#### TASK GOAL
Reproduce the listing exactly, with no pictures in your copy.

#### SUPPLIED DATA
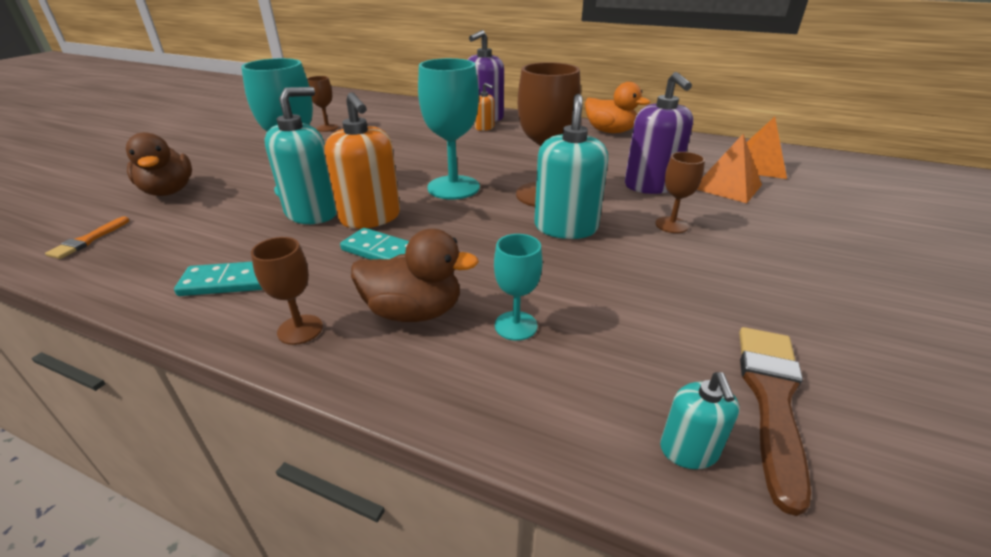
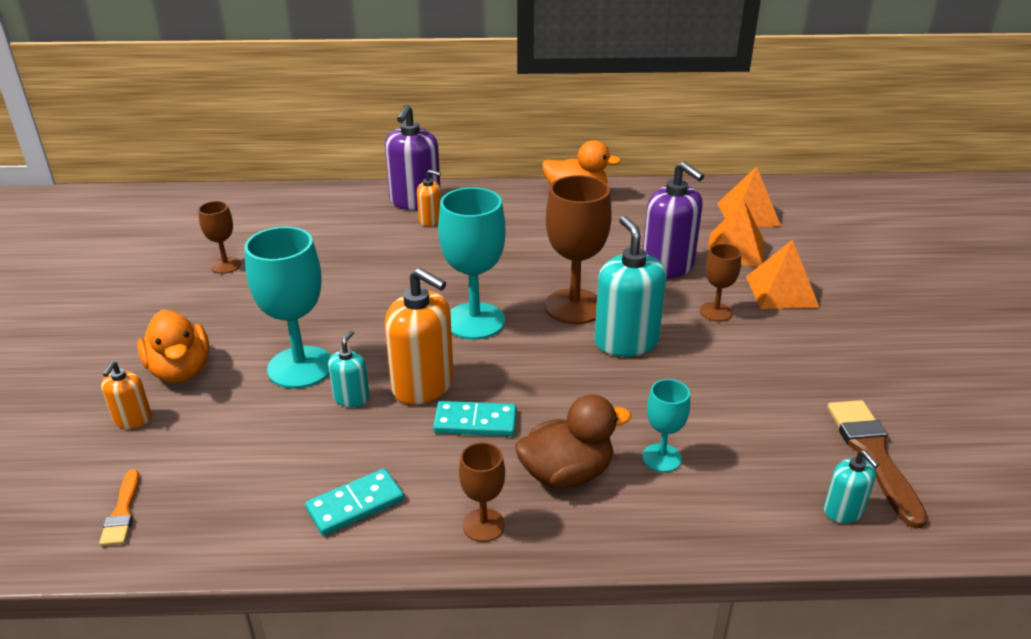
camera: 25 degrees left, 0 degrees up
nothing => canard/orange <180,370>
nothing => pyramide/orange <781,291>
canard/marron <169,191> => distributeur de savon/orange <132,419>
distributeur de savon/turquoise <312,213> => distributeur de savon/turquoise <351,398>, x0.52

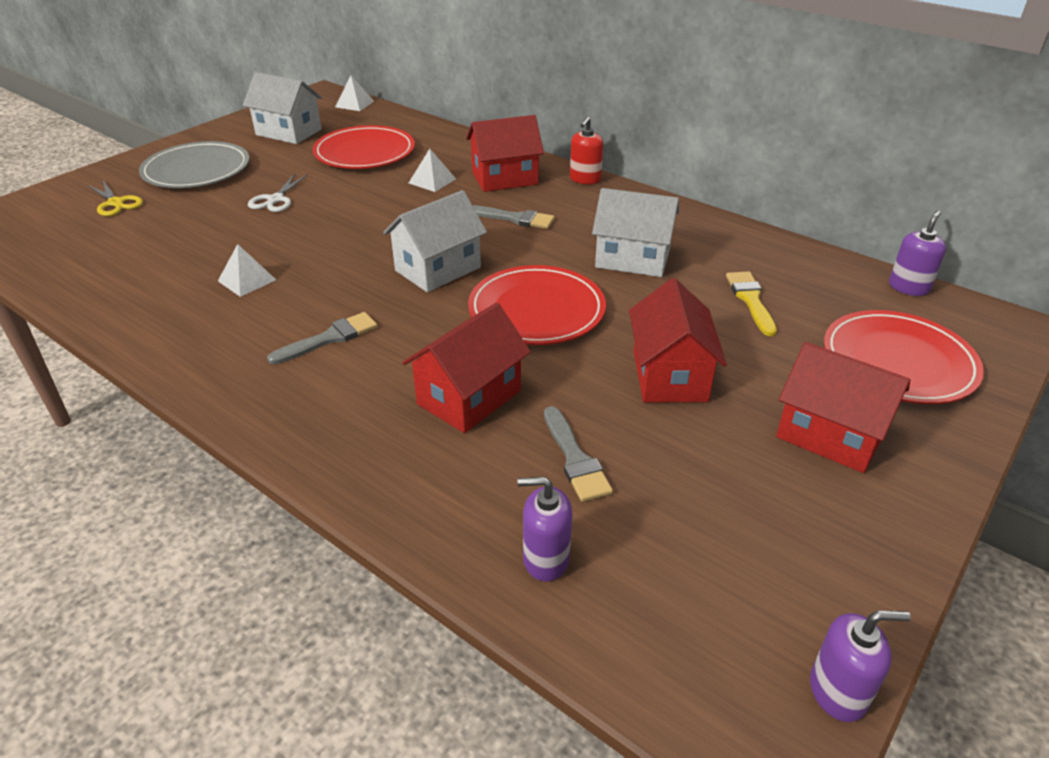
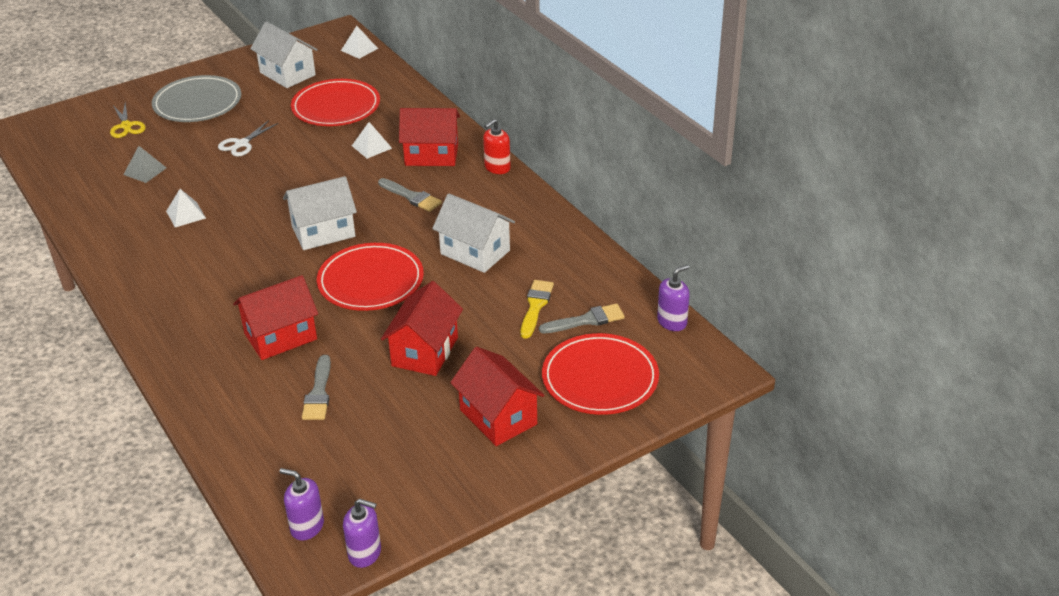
camera: 20 degrees right, 0 degrees up
nothing => pyramide/gris <145,171>
pinceau/gris <329,338> => pinceau/gris <586,320>, relocated
distributeur de savon/violet <545,559> => distributeur de savon/violet <307,526>, relocated

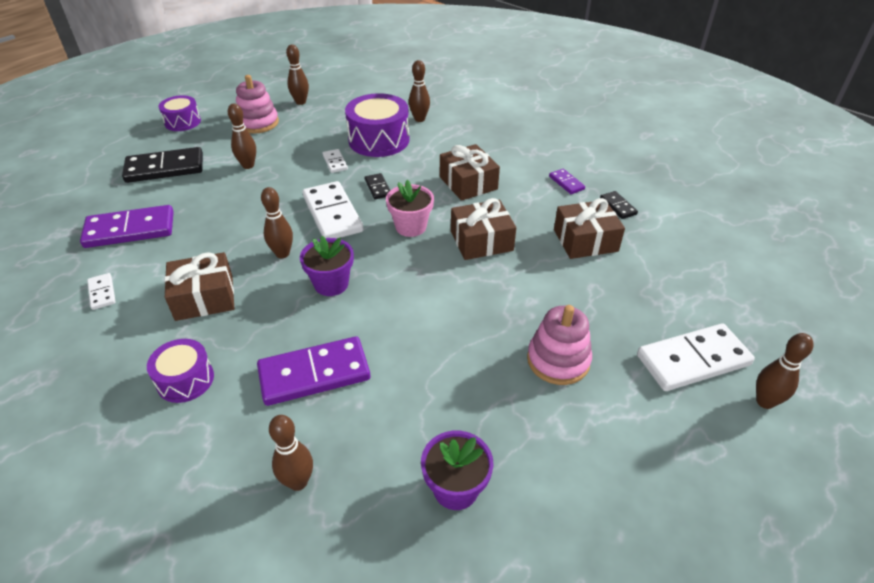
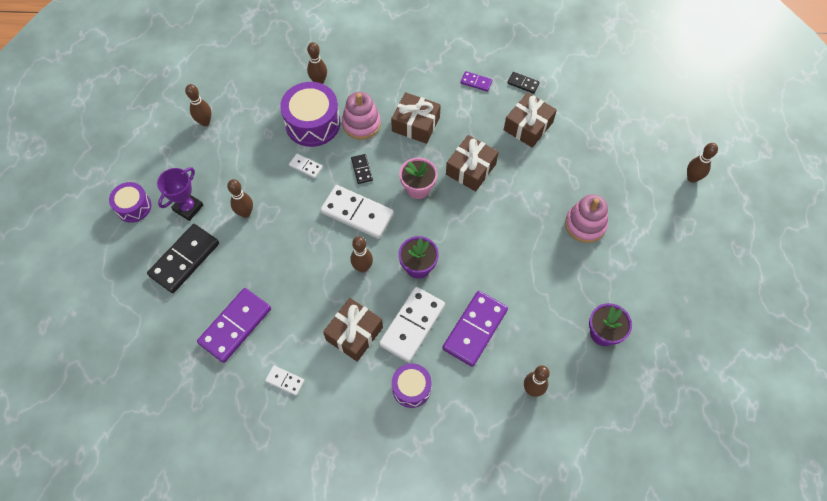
camera: 40 degrees left, 20 degrees up
nothing => trophée/violet <188,208>
jouet à empiler/rose <258,123> => jouet à empiler/rose <361,124>, relocated
domino/blanc <693,360> => domino/blanc <412,325>, relocated
domino/noir <378,188> => domino/noir <361,169>, 45 degrees clockwise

#### TASK SOLUTION
camera: 25 degrees left, 0 degrees up
nothing => canard/orange <180,370>
nothing => pyramide/orange <781,291>
canard/marron <169,191> => distributeur de savon/orange <132,419>
distributeur de savon/turquoise <312,213> => distributeur de savon/turquoise <351,398>, x0.52

camera: 20 degrees right, 0 degrees up
nothing => pyramide/gris <145,171>
pinceau/gris <329,338> => pinceau/gris <586,320>, relocated
distributeur de savon/violet <545,559> => distributeur de savon/violet <307,526>, relocated

camera: 40 degrees left, 20 degrees up
nothing => trophée/violet <188,208>
jouet à empiler/rose <258,123> => jouet à empiler/rose <361,124>, relocated
domino/blanc <693,360> => domino/blanc <412,325>, relocated
domino/noir <378,188> => domino/noir <361,169>, 45 degrees clockwise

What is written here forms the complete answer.